Exercise description:
Return the records below from the line containing "green ronebelux bottom" onward, exactly, through and including the last line.

Colored object listings:

::::

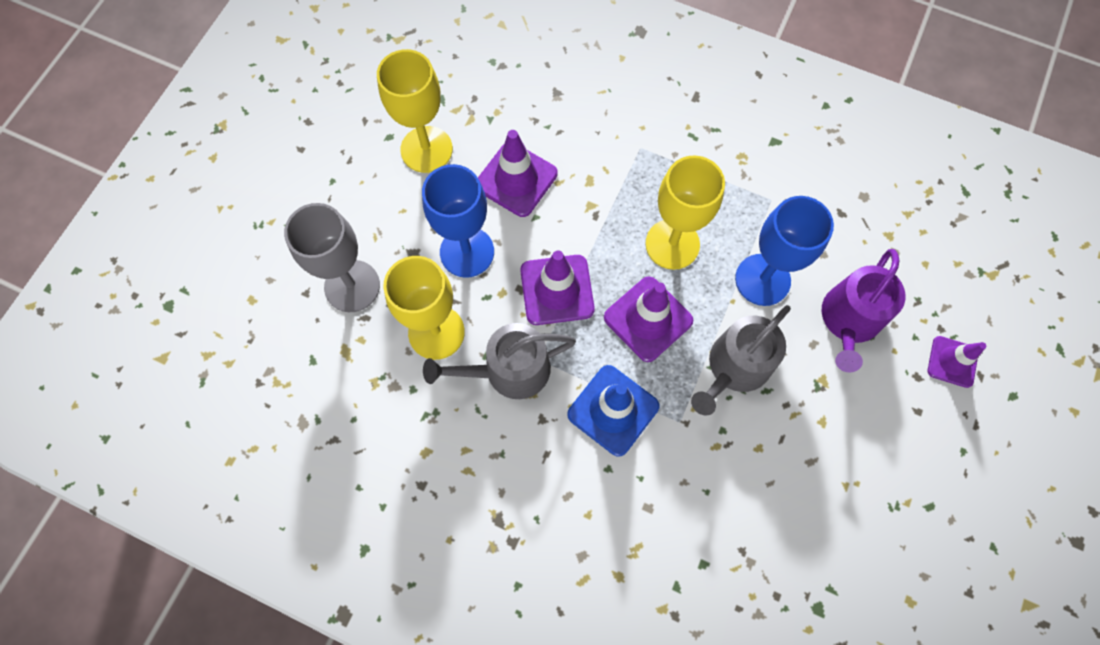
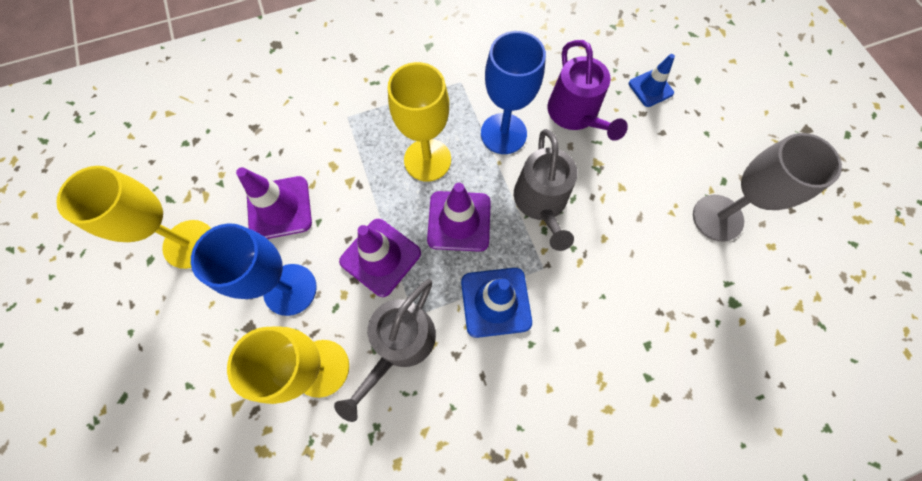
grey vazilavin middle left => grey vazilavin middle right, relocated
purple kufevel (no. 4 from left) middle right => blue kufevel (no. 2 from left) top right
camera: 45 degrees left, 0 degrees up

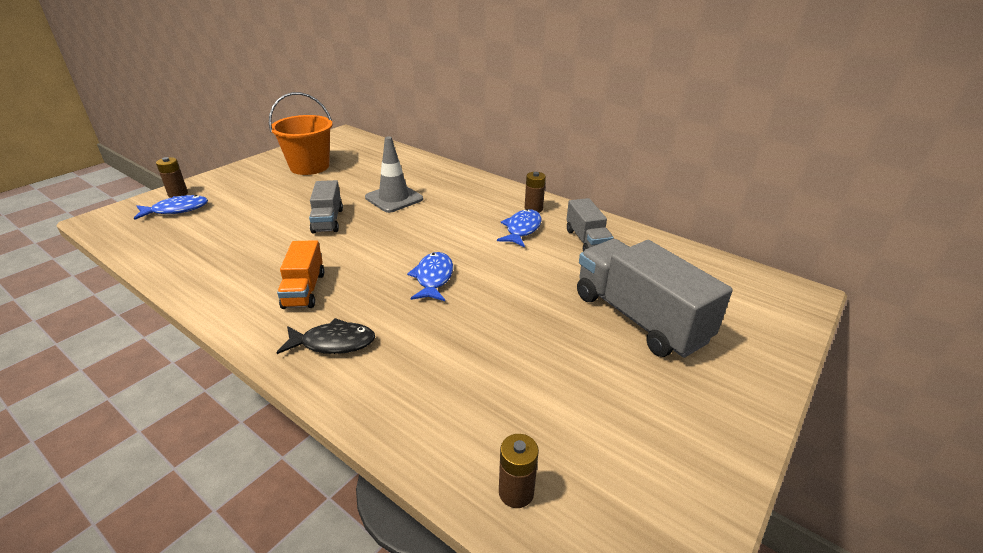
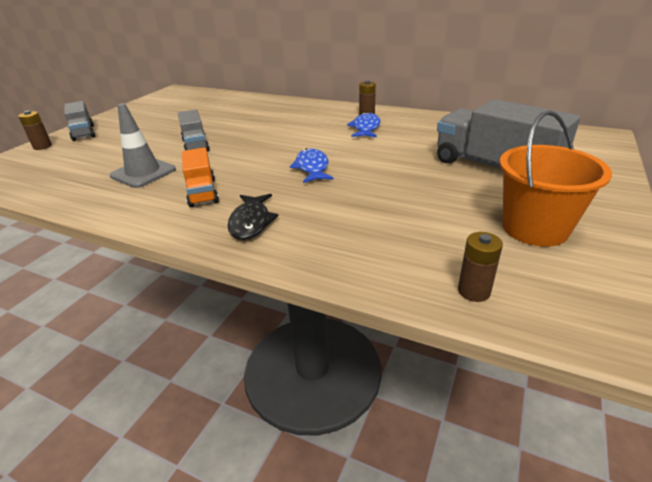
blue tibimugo (no. 1 from left) middle left => nothing
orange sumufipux top left => orange sumufipux middle right, relocated
black tibimugo middle left => black tibimugo centre, 105 degrees clockwise
grey kufevel top centre => grey kufevel top left, relocated
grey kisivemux (no. 2 from left in the first image) centre => grey kisivemux (no. 1 from left) top left, relocated
camera: 10 degrees left, 0 degrees up

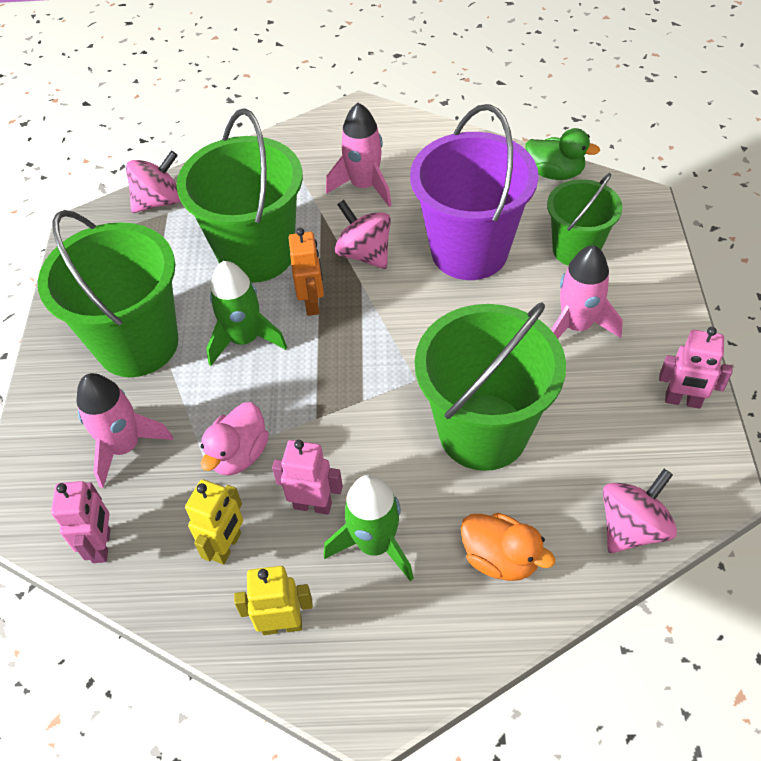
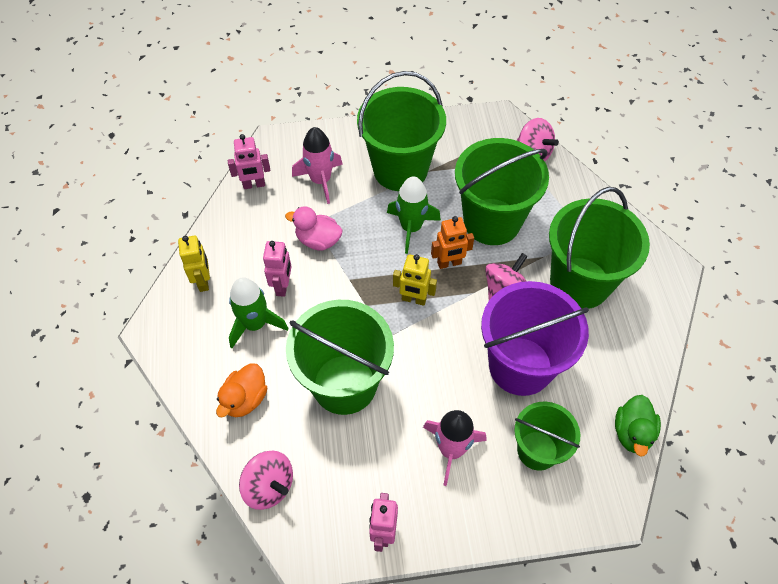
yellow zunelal (no. 1 from left in the first image) bottom left => yellow zunelal (no. 2 from left) centre, relocated
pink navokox (no. 2 from left) top centre => green sumufipux (no. 5 from left) middle right
camera: 80 degrees right, 5 degrees up

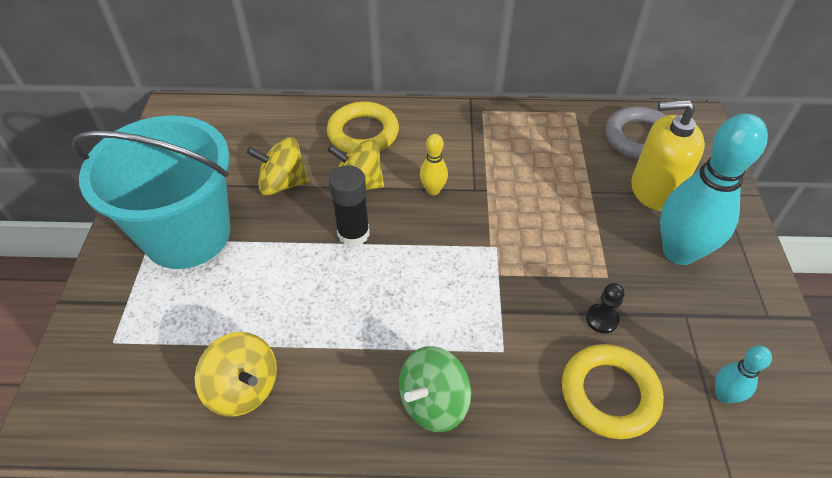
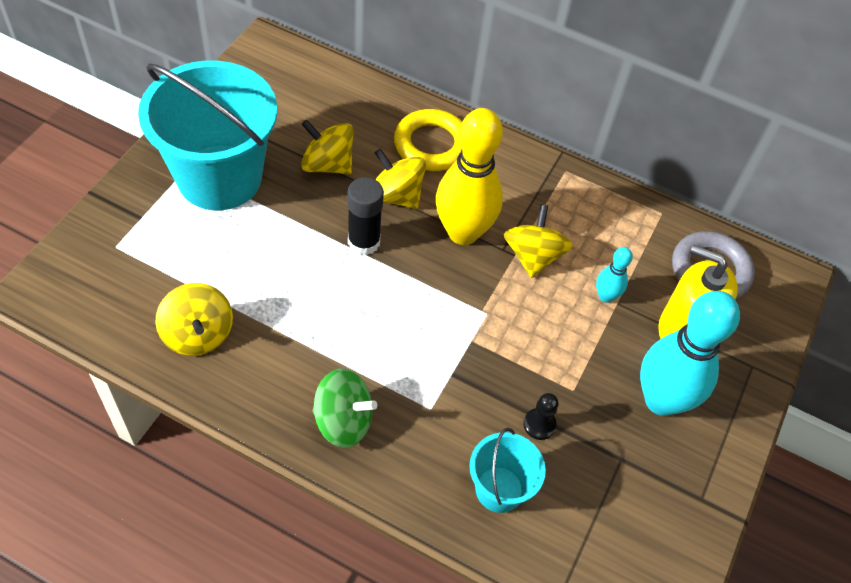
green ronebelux bottom centre, 150 degrees counterclockwise
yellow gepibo centre => yellow gepibo top centre, x2.20
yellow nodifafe (no. 2 from left) bottom right => turquoise sumufipux (no. 2 from left) bottom centre
turquoise gepibo (no. 2 from left in the first image) bottom right => turquoise gepibo (no. 1 from left) middle right, relocated
nothing => yellow ronebelux (no. 4 from left) centre
camera: 20 degrees right, 5 degrees up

::::

Task solution:
green ronebelux bottom centre, 150 degrees counterclockwise
yellow gepibo centre => yellow gepibo top centre, x2.20
yellow nodifafe (no. 2 from left) bottom right => turquoise sumufipux (no. 2 from left) bottom centre
turquoise gepibo (no. 2 from left in the first image) bottom right => turquoise gepibo (no. 1 from left) middle right, relocated
nothing => yellow ronebelux (no. 4 from left) centre
camera: 20 degrees right, 5 degrees up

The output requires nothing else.